Drop the pictures from the entries below, then reproduce the rest exactly.

Records contained in a dataset:
◆ ◆ ◆ ◆ ◆
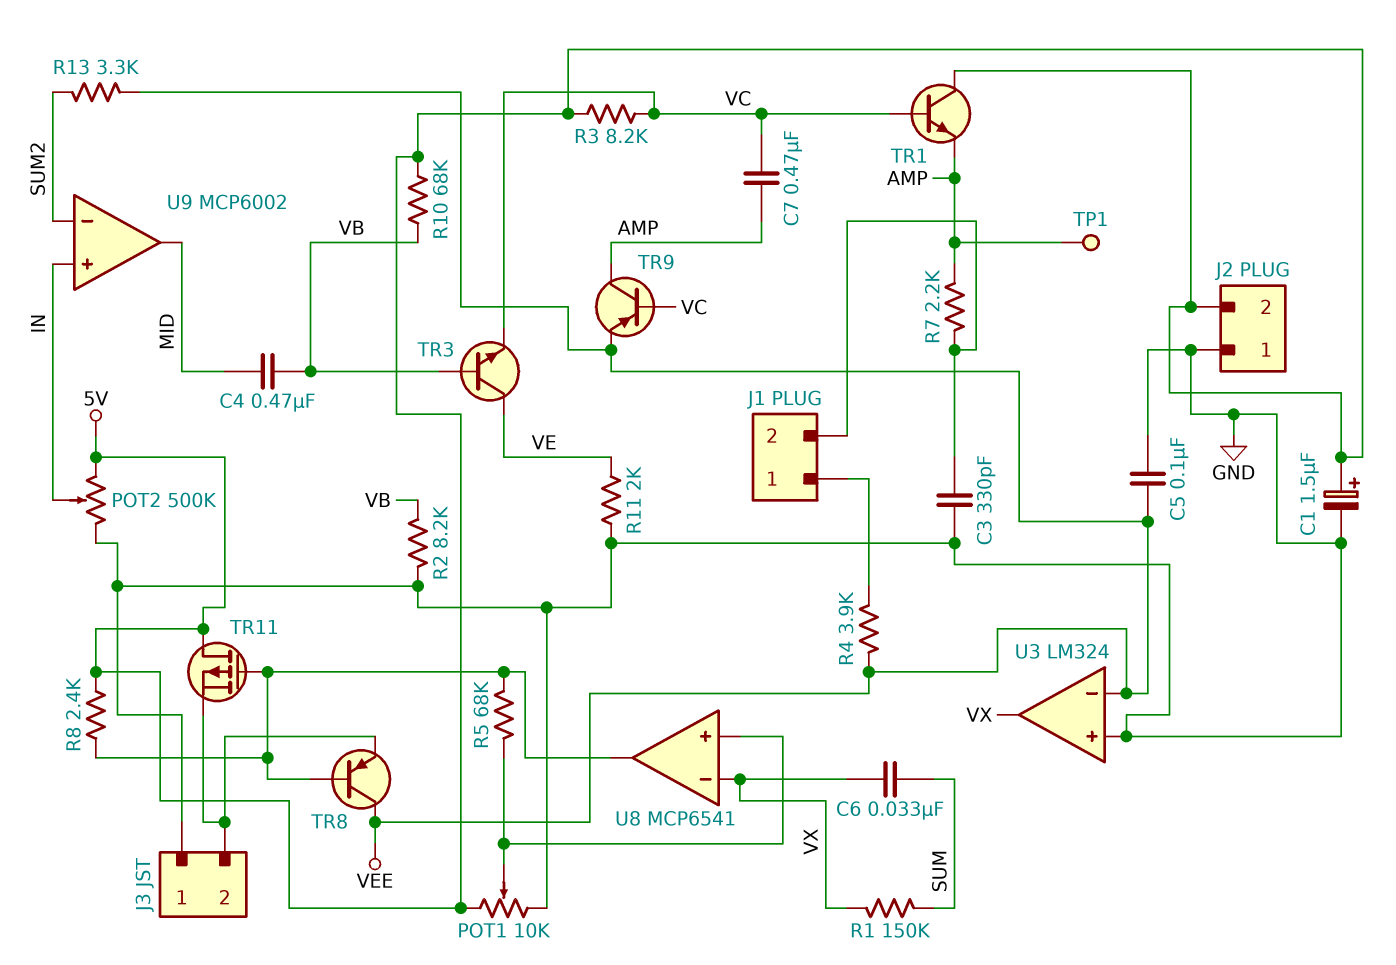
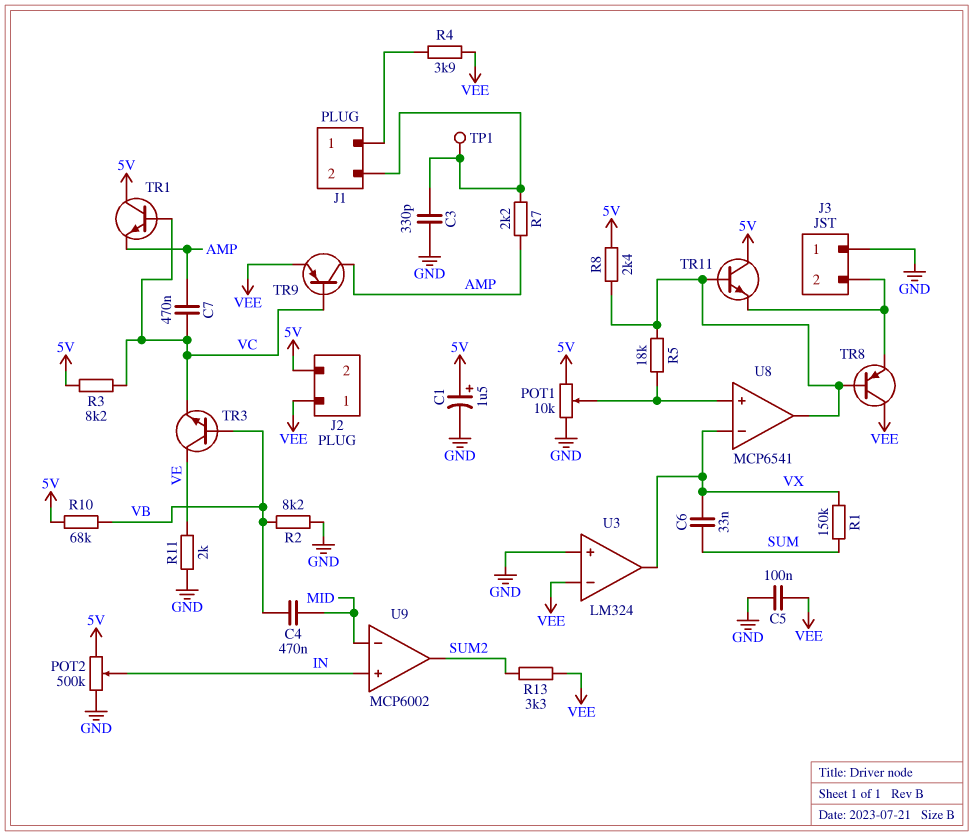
J2 pin 1: GND -> VEE
R5: 68k (U8/in+, U8/out) -> 18k (U8/in+, U8/out)
TP1: test point (AMP) -> test point (J1/2)
TR11: PMOS (G U8/out, D 5V, S J3/2) -> NPN (B U8/out, C 5V, E J3/2)
U9 pin in-: SUM2 -> MID
U9 pin out: MID -> SUM2

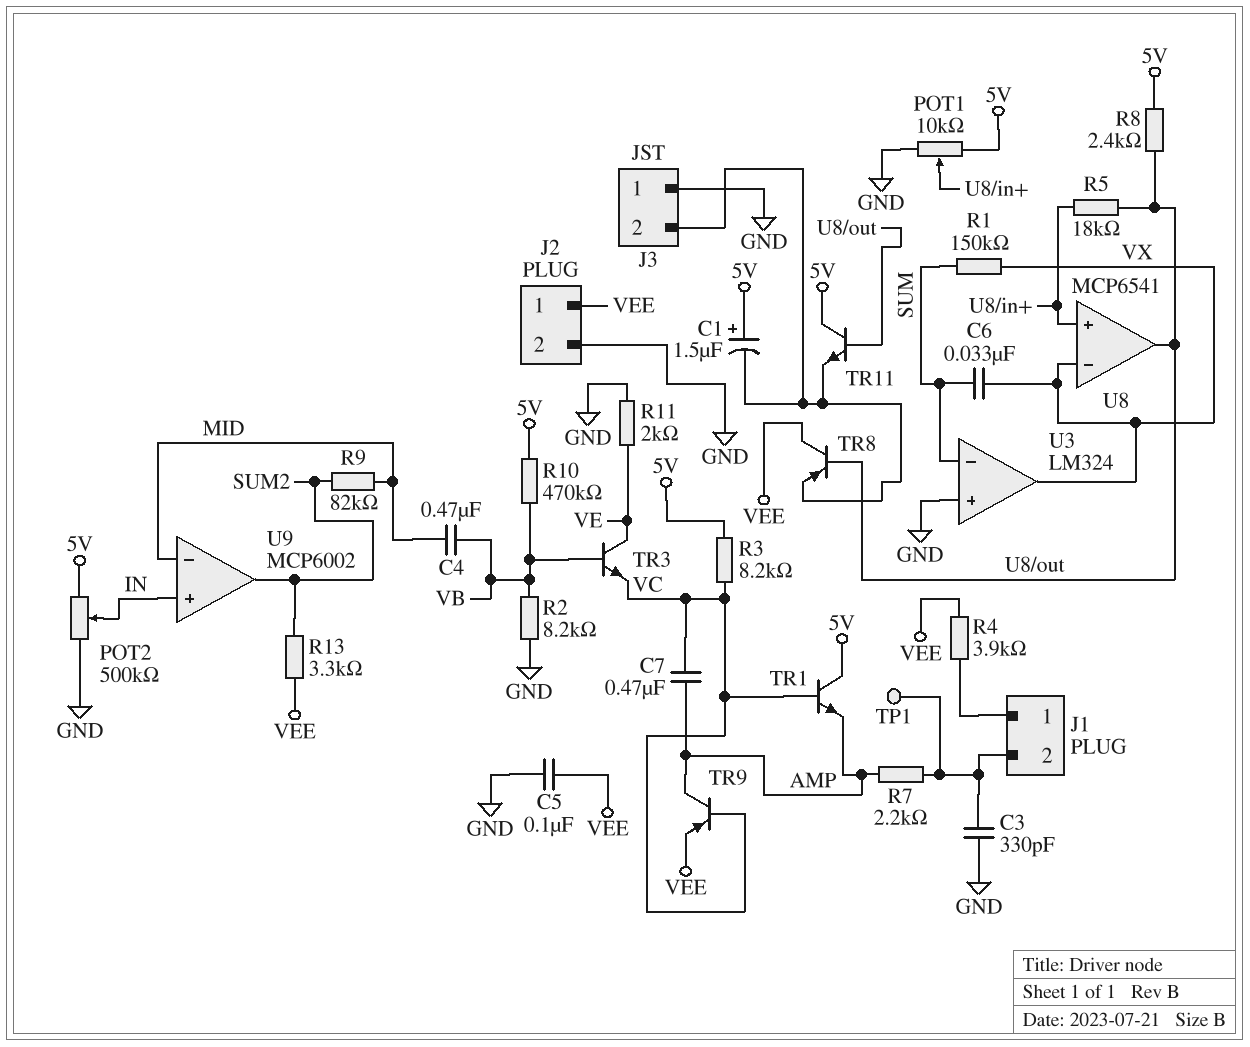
C1: 1.5uF (plus 5V, minus GND) -> 1.5uF (plus 5V, minus J3/2)
J2 pin 2: 5V -> GND
R9: none -> 82k (MID, SUM2)
R10: 68k (5V, VB) -> 470k (5V, VB)
U3 pin in-: VEE -> SUM

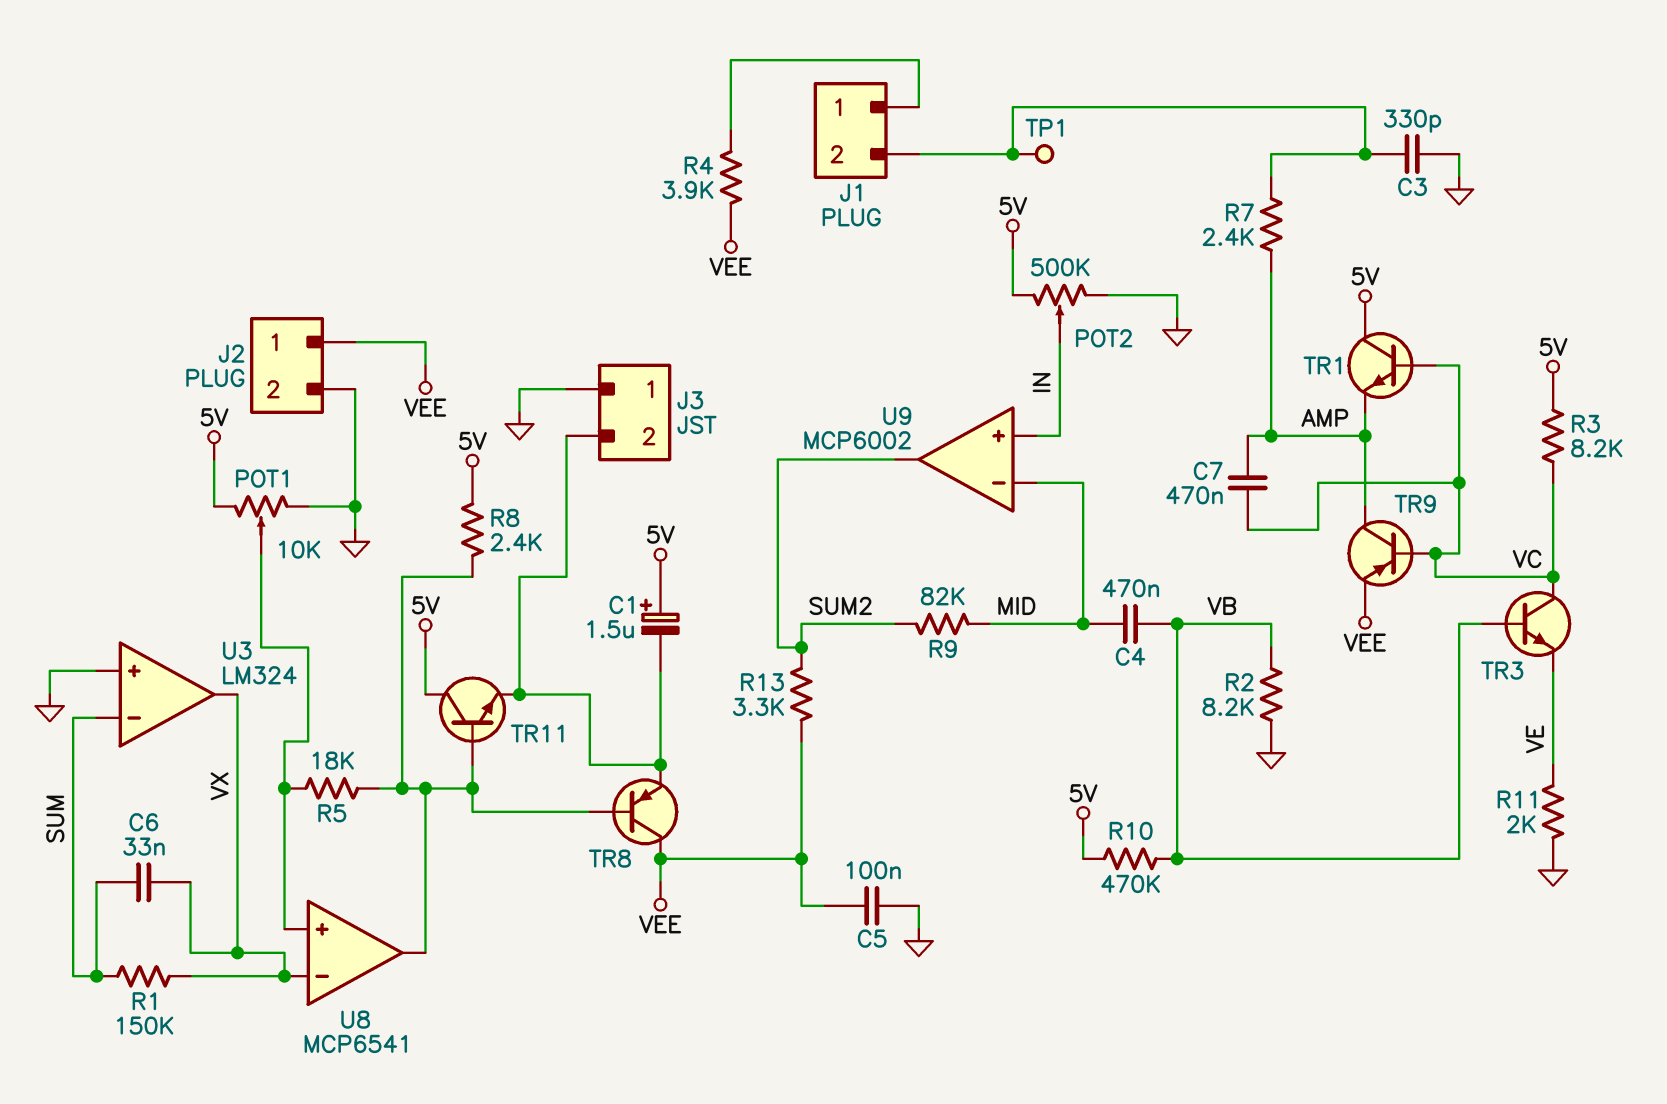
R7: 2.2k (AMP, J1/2) -> 2.4k (AMP, J1/2)
TR3: NPN (B VB, C VE, E VC) -> NPN (B VB, C VC, E VE)

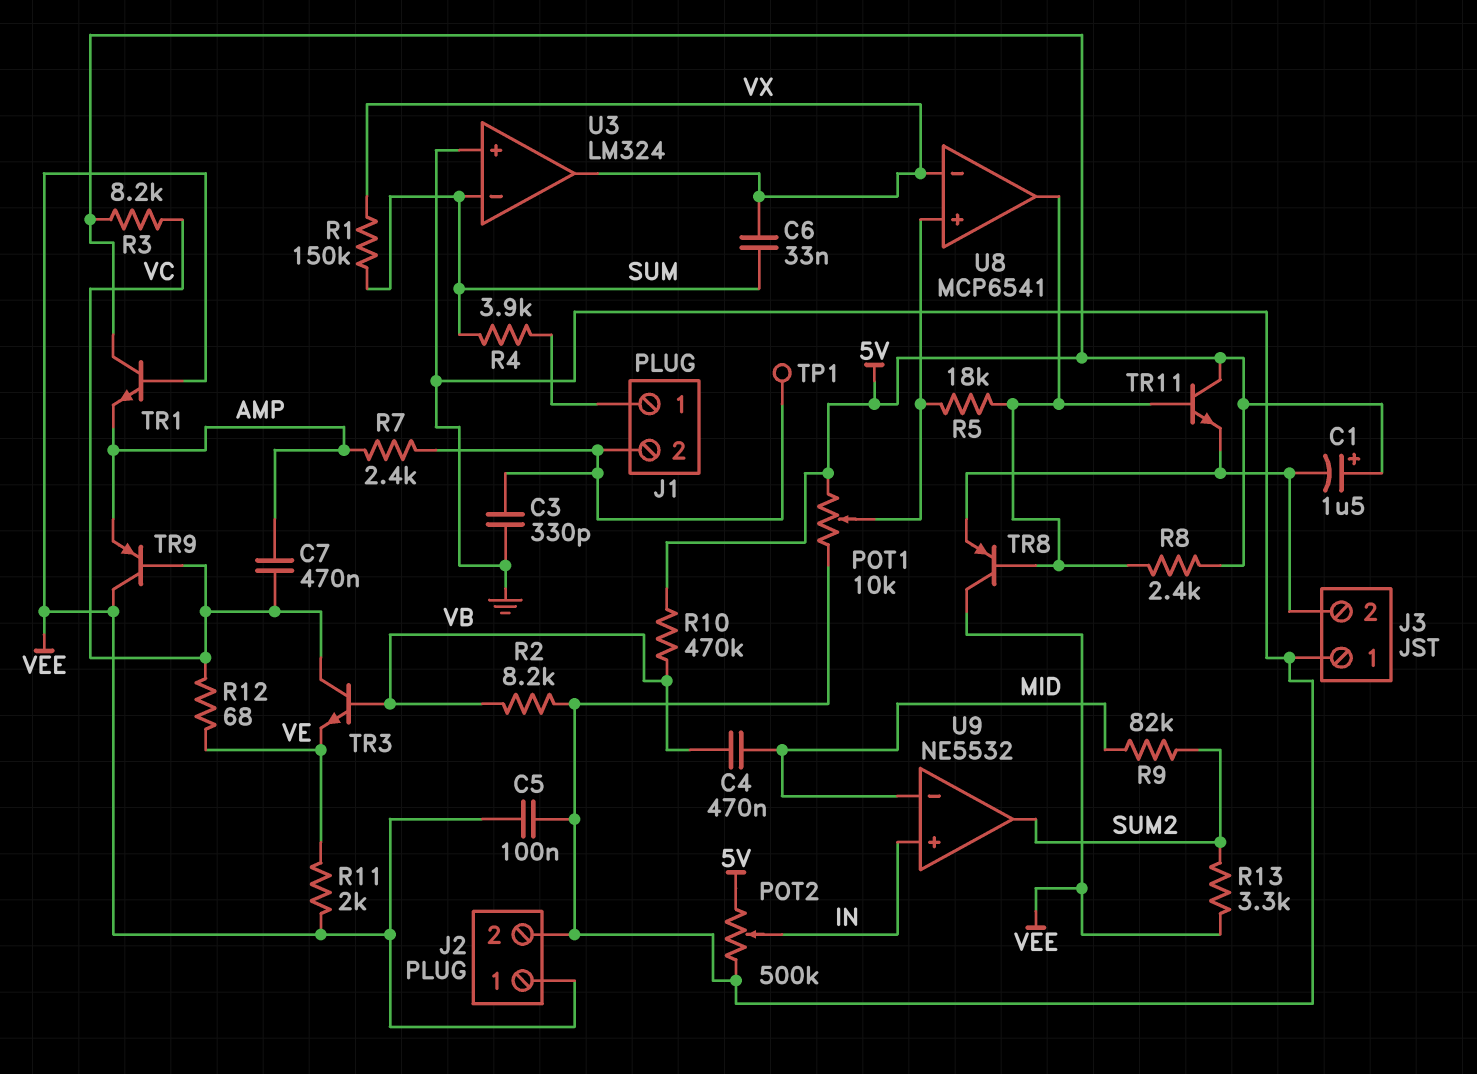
R4: 3.9k (J1/1, VEE) -> 3.9k (J1/1, SUM)
R11: 2k (GND, VE) -> 2k (VE, VEE)
R12: none -> 68 (VC, VE)
TR1: NPN (B VC, C 5V, E AMP) -> NPN (B VEE, C 5V, E AMP)
TR9: PNP (B VC, C AMP, E VEE) -> PNP (B VC, C VEE, E AMP)
U9: MCP6002 -> NE5532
◆ ◆ ◆ ◆ ◆
Problem solution>
J2 pin 1: GND -> VEE
R5: 68k (U8/in+, U8/out) -> 18k (U8/in+, U8/out)
TP1: test point (AMP) -> test point (J1/2)
TR11: PMOS (G U8/out, D 5V, S J3/2) -> NPN (B U8/out, C 5V, E J3/2)
U9 pin in-: SUM2 -> MID
U9 pin out: MID -> SUM2

C1: 1.5uF (plus 5V, minus GND) -> 1.5uF (plus 5V, minus J3/2)
J2 pin 2: 5V -> GND
R9: none -> 82k (MID, SUM2)
R10: 68k (5V, VB) -> 470k (5V, VB)
U3 pin in-: VEE -> SUM

R7: 2.2k (AMP, J1/2) -> 2.4k (AMP, J1/2)
TR3: NPN (B VB, C VE, E VC) -> NPN (B VB, C VC, E VE)

R4: 3.9k (J1/1, VEE) -> 3.9k (J1/1, SUM)
R11: 2k (GND, VE) -> 2k (VE, VEE)
R12: none -> 68 (VC, VE)
TR1: NPN (B VC, C 5V, E AMP) -> NPN (B VEE, C 5V, E AMP)
TR9: PNP (B VC, C AMP, E VEE) -> PNP (B VC, C VEE, E AMP)
U9: MCP6002 -> NE5532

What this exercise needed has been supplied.